Edit tracking data:
□ □ □ □ □

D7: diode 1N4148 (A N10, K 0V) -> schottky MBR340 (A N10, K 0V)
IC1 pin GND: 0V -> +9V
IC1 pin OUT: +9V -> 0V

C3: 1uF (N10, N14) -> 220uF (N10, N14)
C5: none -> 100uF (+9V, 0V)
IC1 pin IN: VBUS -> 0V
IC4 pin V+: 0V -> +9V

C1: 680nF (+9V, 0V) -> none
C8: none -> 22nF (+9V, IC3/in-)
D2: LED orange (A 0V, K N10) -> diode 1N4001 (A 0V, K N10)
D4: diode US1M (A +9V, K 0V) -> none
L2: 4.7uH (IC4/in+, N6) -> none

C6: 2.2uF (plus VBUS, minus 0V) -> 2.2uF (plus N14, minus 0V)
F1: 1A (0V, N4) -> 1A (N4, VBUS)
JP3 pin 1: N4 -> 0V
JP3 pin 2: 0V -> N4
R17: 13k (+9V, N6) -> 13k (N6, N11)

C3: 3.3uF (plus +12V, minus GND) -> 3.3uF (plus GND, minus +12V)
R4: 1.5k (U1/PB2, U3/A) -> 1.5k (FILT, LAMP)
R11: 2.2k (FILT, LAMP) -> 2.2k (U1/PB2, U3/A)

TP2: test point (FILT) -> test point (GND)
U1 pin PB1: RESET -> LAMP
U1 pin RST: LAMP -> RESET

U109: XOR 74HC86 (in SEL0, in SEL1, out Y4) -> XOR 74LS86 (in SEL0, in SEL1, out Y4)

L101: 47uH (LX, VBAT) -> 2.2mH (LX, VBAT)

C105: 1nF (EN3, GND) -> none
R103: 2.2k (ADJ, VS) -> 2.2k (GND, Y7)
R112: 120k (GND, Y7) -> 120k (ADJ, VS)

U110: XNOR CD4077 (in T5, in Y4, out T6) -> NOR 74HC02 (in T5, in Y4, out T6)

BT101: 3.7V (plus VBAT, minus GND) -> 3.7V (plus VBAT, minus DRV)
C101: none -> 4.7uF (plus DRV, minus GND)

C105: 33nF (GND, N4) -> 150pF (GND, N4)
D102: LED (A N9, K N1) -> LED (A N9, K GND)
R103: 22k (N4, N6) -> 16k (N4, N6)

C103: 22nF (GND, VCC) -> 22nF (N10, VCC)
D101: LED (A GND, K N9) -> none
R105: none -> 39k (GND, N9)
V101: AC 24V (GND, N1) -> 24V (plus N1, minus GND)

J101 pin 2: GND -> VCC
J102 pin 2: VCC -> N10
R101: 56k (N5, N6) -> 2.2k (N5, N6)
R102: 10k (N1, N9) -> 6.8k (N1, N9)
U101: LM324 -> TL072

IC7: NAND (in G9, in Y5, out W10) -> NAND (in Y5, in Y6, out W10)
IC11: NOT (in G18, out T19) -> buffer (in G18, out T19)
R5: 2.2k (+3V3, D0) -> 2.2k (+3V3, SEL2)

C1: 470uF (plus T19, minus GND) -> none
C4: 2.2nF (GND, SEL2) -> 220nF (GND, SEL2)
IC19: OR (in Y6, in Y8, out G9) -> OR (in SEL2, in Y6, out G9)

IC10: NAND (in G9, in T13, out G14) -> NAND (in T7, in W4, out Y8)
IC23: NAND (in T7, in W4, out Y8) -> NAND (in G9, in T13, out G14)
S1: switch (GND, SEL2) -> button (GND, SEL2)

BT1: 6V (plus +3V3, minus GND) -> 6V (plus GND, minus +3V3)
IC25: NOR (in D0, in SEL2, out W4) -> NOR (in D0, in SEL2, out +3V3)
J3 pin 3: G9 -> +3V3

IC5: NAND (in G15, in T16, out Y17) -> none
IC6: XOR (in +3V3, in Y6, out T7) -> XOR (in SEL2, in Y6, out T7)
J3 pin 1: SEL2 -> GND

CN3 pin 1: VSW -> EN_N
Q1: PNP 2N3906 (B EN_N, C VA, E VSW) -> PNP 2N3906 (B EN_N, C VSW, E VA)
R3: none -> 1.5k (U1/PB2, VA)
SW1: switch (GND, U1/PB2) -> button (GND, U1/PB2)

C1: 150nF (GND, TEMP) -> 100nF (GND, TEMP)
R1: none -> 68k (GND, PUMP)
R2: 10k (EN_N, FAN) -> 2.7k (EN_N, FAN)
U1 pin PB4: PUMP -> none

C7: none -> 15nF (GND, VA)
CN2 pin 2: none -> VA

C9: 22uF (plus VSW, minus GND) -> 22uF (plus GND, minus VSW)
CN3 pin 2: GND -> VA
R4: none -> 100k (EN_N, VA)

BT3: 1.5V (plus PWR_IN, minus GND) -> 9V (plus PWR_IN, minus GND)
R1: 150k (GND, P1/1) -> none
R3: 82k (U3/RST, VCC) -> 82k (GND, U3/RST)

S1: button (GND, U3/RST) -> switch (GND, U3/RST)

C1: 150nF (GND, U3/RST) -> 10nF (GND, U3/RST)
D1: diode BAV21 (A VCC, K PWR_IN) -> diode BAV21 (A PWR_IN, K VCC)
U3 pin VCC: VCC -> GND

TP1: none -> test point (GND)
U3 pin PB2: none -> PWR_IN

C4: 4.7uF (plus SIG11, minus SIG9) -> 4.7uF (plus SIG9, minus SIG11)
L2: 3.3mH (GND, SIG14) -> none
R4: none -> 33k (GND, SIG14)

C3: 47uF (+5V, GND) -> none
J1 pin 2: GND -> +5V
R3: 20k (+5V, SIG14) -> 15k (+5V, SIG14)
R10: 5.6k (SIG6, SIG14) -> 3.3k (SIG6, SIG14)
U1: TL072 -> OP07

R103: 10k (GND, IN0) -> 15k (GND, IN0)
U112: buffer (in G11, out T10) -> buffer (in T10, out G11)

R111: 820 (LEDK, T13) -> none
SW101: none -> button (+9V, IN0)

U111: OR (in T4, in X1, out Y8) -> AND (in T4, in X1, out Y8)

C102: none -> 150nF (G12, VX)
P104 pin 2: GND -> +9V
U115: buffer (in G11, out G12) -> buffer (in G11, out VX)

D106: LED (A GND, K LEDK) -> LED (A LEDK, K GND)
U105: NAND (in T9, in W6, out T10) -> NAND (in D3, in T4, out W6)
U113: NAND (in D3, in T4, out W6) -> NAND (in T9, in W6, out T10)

□ □ □ □ □

_Aim of the exercise:_ Set all the entries above down again exactly.

_Task result:_
D7: diode 1N4148 (A N10, K 0V) -> schottky MBR340 (A N10, K 0V)
IC1 pin GND: 0V -> +9V
IC1 pin OUT: +9V -> 0V

C3: 1uF (N10, N14) -> 220uF (N10, N14)
C5: none -> 100uF (+9V, 0V)
IC1 pin IN: VBUS -> 0V
IC4 pin V+: 0V -> +9V

C1: 680nF (+9V, 0V) -> none
C8: none -> 22nF (+9V, IC3/in-)
D2: LED orange (A 0V, K N10) -> diode 1N4001 (A 0V, K N10)
D4: diode US1M (A +9V, K 0V) -> none
L2: 4.7uH (IC4/in+, N6) -> none

C6: 2.2uF (plus VBUS, minus 0V) -> 2.2uF (plus N14, minus 0V)
F1: 1A (0V, N4) -> 1A (N4, VBUS)
JP3 pin 1: N4 -> 0V
JP3 pin 2: 0V -> N4
R17: 13k (+9V, N6) -> 13k (N6, N11)

C3: 3.3uF (plus +12V, minus GND) -> 3.3uF (plus GND, minus +12V)
R4: 1.5k (U1/PB2, U3/A) -> 1.5k (FILT, LAMP)
R11: 2.2k (FILT, LAMP) -> 2.2k (U1/PB2, U3/A)

TP2: test point (FILT) -> test point (GND)
U1 pin PB1: RESET -> LAMP
U1 pin RST: LAMP -> RESET

U109: XOR 74HC86 (in SEL0, in SEL1, out Y4) -> XOR 74LS86 (in SEL0, in SEL1, out Y4)

L101: 47uH (LX, VBAT) -> 2.2mH (LX, VBAT)

C105: 1nF (EN3, GND) -> none
R103: 2.2k (ADJ, VS) -> 2.2k (GND, Y7)
R112: 120k (GND, Y7) -> 120k (ADJ, VS)

U110: XNOR CD4077 (in T5, in Y4, out T6) -> NOR 74HC02 (in T5, in Y4, out T6)

BT101: 3.7V (plus VBAT, minus GND) -> 3.7V (plus VBAT, minus DRV)
C101: none -> 4.7uF (plus DRV, minus GND)

C105: 33nF (GND, N4) -> 150pF (GND, N4)
D102: LED (A N9, K N1) -> LED (A N9, K GND)
R103: 22k (N4, N6) -> 16k (N4, N6)

C103: 22nF (GND, VCC) -> 22nF (N10, VCC)
D101: LED (A GND, K N9) -> none
R105: none -> 39k (GND, N9)
V101: AC 24V (GND, N1) -> 24V (plus N1, minus GND)

J101 pin 2: GND -> VCC
J102 pin 2: VCC -> N10
R101: 56k (N5, N6) -> 2.2k (N5, N6)
R102: 10k (N1, N9) -> 6.8k (N1, N9)
U101: LM324 -> TL072

IC7: NAND (in G9, in Y5, out W10) -> NAND (in Y5, in Y6, out W10)
IC11: NOT (in G18, out T19) -> buffer (in G18, out T19)
R5: 2.2k (+3V3, D0) -> 2.2k (+3V3, SEL2)

C1: 470uF (plus T19, minus GND) -> none
C4: 2.2nF (GND, SEL2) -> 220nF (GND, SEL2)
IC19: OR (in Y6, in Y8, out G9) -> OR (in SEL2, in Y6, out G9)

IC10: NAND (in G9, in T13, out G14) -> NAND (in T7, in W4, out Y8)
IC23: NAND (in T7, in W4, out Y8) -> NAND (in G9, in T13, out G14)
S1: switch (GND, SEL2) -> button (GND, SEL2)

BT1: 6V (plus +3V3, minus GND) -> 6V (plus GND, minus +3V3)
IC25: NOR (in D0, in SEL2, out W4) -> NOR (in D0, in SEL2, out +3V3)
J3 pin 3: G9 -> +3V3

IC5: NAND (in G15, in T16, out Y17) -> none
IC6: XOR (in +3V3, in Y6, out T7) -> XOR (in SEL2, in Y6, out T7)
J3 pin 1: SEL2 -> GND

CN3 pin 1: VSW -> EN_N
Q1: PNP 2N3906 (B EN_N, C VA, E VSW) -> PNP 2N3906 (B EN_N, C VSW, E VA)
R3: none -> 1.5k (U1/PB2, VA)
SW1: switch (GND, U1/PB2) -> button (GND, U1/PB2)

C1: 150nF (GND, TEMP) -> 100nF (GND, TEMP)
R1: none -> 68k (GND, PUMP)
R2: 10k (EN_N, FAN) -> 2.7k (EN_N, FAN)
U1 pin PB4: PUMP -> none

C7: none -> 15nF (GND, VA)
CN2 pin 2: none -> VA

C9: 22uF (plus VSW, minus GND) -> 22uF (plus GND, minus VSW)
CN3 pin 2: GND -> VA
R4: none -> 100k (EN_N, VA)

BT3: 1.5V (plus PWR_IN, minus GND) -> 9V (plus PWR_IN, minus GND)
R1: 150k (GND, P1/1) -> none
R3: 82k (U3/RST, VCC) -> 82k (GND, U3/RST)

S1: button (GND, U3/RST) -> switch (GND, U3/RST)

C1: 150nF (GND, U3/RST) -> 10nF (GND, U3/RST)
D1: diode BAV21 (A VCC, K PWR_IN) -> diode BAV21 (A PWR_IN, K VCC)
U3 pin VCC: VCC -> GND

TP1: none -> test point (GND)
U3 pin PB2: none -> PWR_IN

C4: 4.7uF (plus SIG11, minus SIG9) -> 4.7uF (plus SIG9, minus SIG11)
L2: 3.3mH (GND, SIG14) -> none
R4: none -> 33k (GND, SIG14)

C3: 47uF (+5V, GND) -> none
J1 pin 2: GND -> +5V
R3: 20k (+5V, SIG14) -> 15k (+5V, SIG14)
R10: 5.6k (SIG6, SIG14) -> 3.3k (SIG6, SIG14)
U1: TL072 -> OP07

R103: 10k (GND, IN0) -> 15k (GND, IN0)
U112: buffer (in G11, out T10) -> buffer (in T10, out G11)

R111: 820 (LEDK, T13) -> none
SW101: none -> button (+9V, IN0)

U111: OR (in T4, in X1, out Y8) -> AND (in T4, in X1, out Y8)

C102: none -> 150nF (G12, VX)
P104 pin 2: GND -> +9V
U115: buffer (in G11, out G12) -> buffer (in G11, out VX)

D106: LED (A GND, K LEDK) -> LED (A LEDK, K GND)
U105: NAND (in T9, in W6, out T10) -> NAND (in D3, in T4, out W6)
U113: NAND (in D3, in T4, out W6) -> NAND (in T9, in W6, out T10)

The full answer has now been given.